[Dataset excerpts]
+++

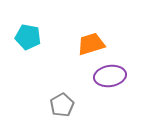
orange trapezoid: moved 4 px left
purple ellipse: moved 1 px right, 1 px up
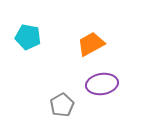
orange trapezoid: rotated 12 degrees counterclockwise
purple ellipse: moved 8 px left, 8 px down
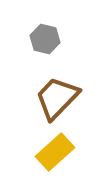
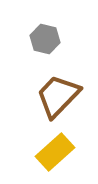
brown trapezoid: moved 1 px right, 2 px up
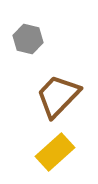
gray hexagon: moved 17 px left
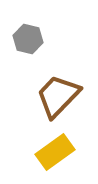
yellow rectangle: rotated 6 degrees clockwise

+++

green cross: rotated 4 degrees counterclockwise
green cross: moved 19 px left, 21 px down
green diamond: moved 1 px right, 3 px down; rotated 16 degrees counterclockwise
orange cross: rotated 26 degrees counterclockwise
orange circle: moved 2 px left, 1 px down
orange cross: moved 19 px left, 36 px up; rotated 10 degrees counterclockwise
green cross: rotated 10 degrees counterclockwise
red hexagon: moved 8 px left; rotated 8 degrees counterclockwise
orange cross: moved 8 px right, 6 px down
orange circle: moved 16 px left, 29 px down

+++

Your goal
Return the lines of material from the line with "orange trapezoid: moved 4 px left" to the line with "yellow rectangle: rotated 6 degrees clockwise", including both, with no changes. Leave the pictures out.

Exercise solution
orange trapezoid: moved 4 px left
purple ellipse: moved 1 px right, 1 px up
orange trapezoid: rotated 12 degrees counterclockwise
purple ellipse: moved 8 px left, 8 px down
brown trapezoid: moved 1 px right, 2 px up
gray hexagon: moved 17 px left
yellow rectangle: rotated 6 degrees clockwise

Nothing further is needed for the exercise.